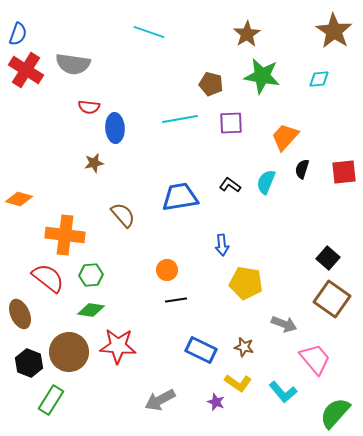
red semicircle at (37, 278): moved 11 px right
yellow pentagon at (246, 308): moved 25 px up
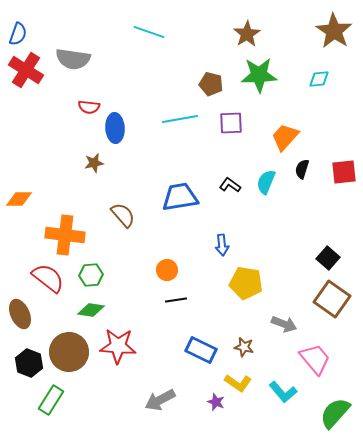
gray semicircle at (73, 64): moved 5 px up
green star at (262, 76): moved 3 px left, 1 px up; rotated 12 degrees counterclockwise
orange diamond at (19, 199): rotated 16 degrees counterclockwise
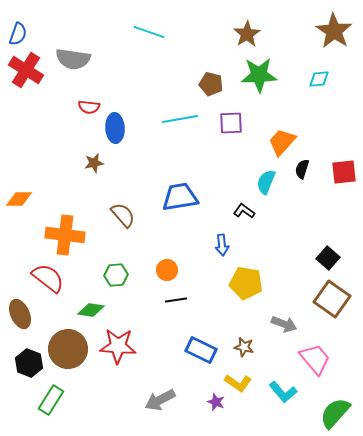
orange trapezoid at (285, 137): moved 3 px left, 5 px down
black L-shape at (230, 185): moved 14 px right, 26 px down
green hexagon at (91, 275): moved 25 px right
brown circle at (69, 352): moved 1 px left, 3 px up
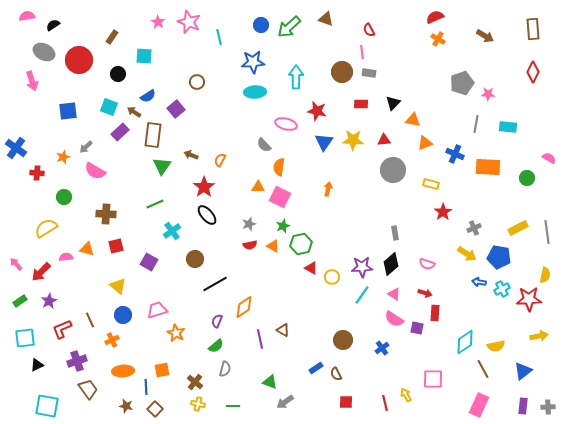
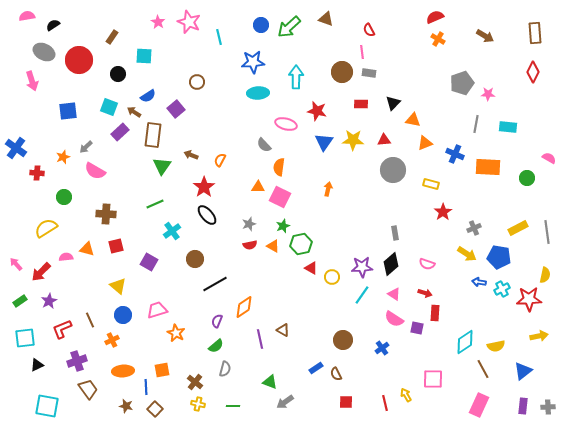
brown rectangle at (533, 29): moved 2 px right, 4 px down
cyan ellipse at (255, 92): moved 3 px right, 1 px down
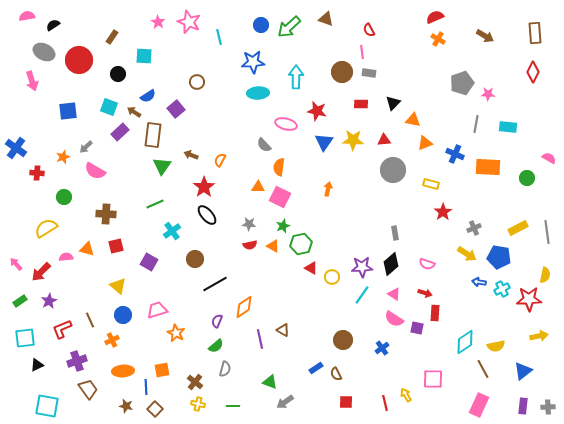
gray star at (249, 224): rotated 24 degrees clockwise
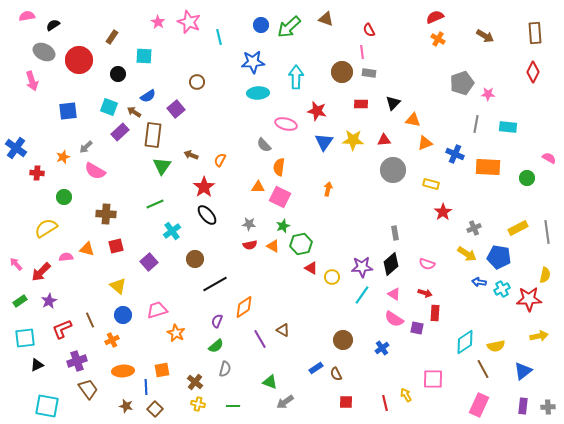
purple square at (149, 262): rotated 18 degrees clockwise
purple line at (260, 339): rotated 18 degrees counterclockwise
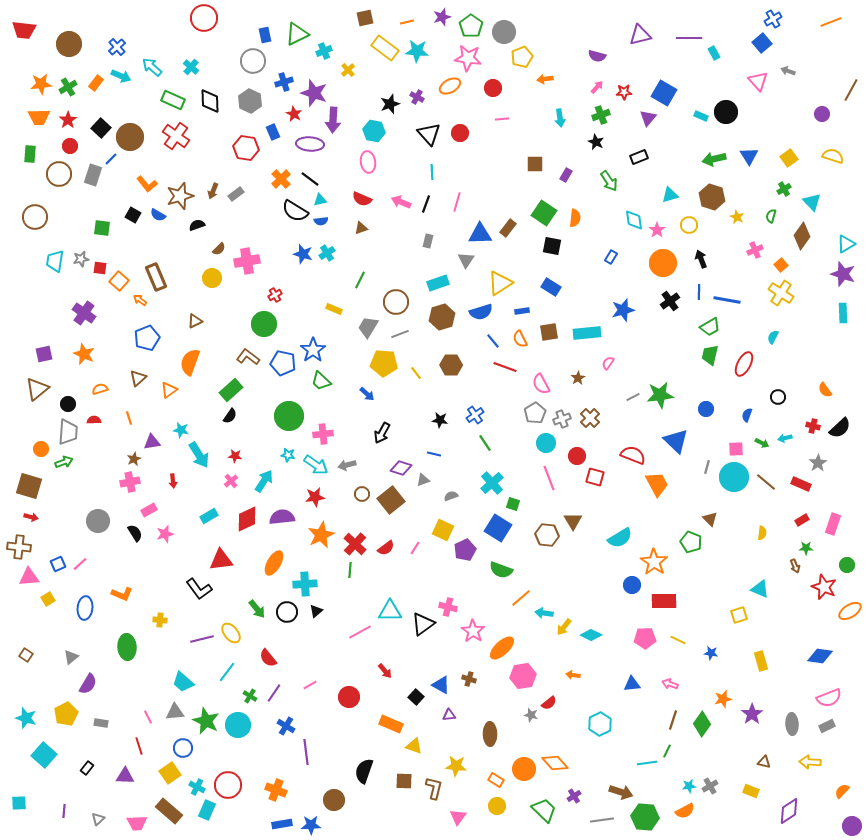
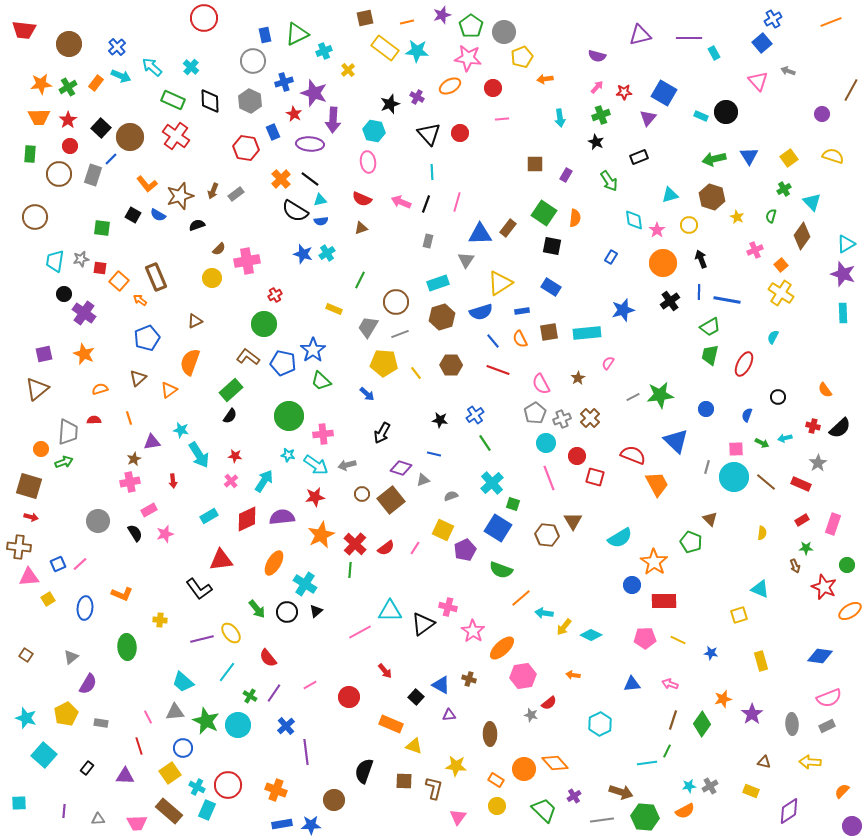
purple star at (442, 17): moved 2 px up
red line at (505, 367): moved 7 px left, 3 px down
black circle at (68, 404): moved 4 px left, 110 px up
cyan cross at (305, 584): rotated 35 degrees clockwise
blue cross at (286, 726): rotated 18 degrees clockwise
gray triangle at (98, 819): rotated 40 degrees clockwise
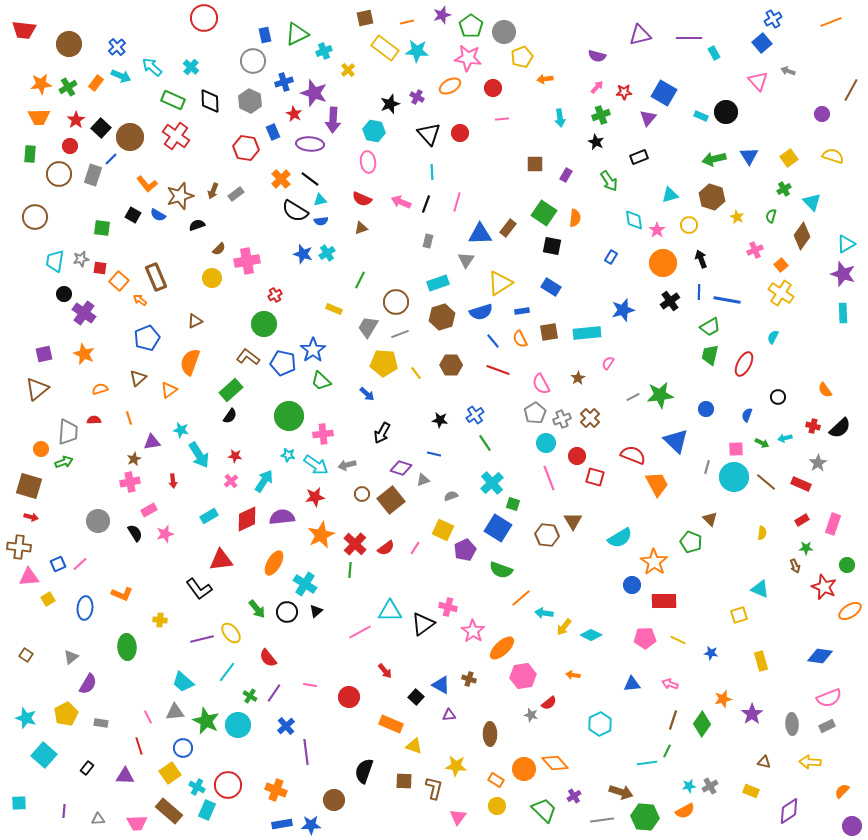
red star at (68, 120): moved 8 px right
pink line at (310, 685): rotated 40 degrees clockwise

**WORK REQUIRED**
Copy out all the rows again with every "purple" changed to "violet" and nothing else altered. Leave the pictures out.

**THE RESULT**
red semicircle at (37, 278): moved 11 px right
yellow pentagon at (246, 308): moved 25 px up
gray semicircle at (73, 64): moved 5 px up
green star at (262, 76): moved 3 px left, 1 px up; rotated 12 degrees counterclockwise
orange diamond at (19, 199): rotated 16 degrees counterclockwise
orange trapezoid at (285, 137): moved 3 px left, 5 px down
black L-shape at (230, 185): moved 14 px right, 26 px down
green hexagon at (91, 275): moved 25 px right
brown circle at (69, 352): moved 1 px left, 3 px up
brown rectangle at (533, 29): moved 2 px right, 4 px down
cyan ellipse at (255, 92): moved 3 px right, 1 px down
gray star at (249, 224): rotated 24 degrees clockwise
violet square at (149, 262): rotated 18 degrees clockwise
violet line at (260, 339): rotated 18 degrees counterclockwise
violet star at (442, 17): moved 2 px up
red line at (505, 367): moved 7 px left, 3 px down
black circle at (68, 404): moved 4 px left, 110 px up
cyan cross at (305, 584): rotated 35 degrees clockwise
blue cross at (286, 726): rotated 18 degrees clockwise
gray triangle at (98, 819): rotated 40 degrees clockwise
red star at (68, 120): moved 8 px right
pink line at (310, 685): rotated 40 degrees clockwise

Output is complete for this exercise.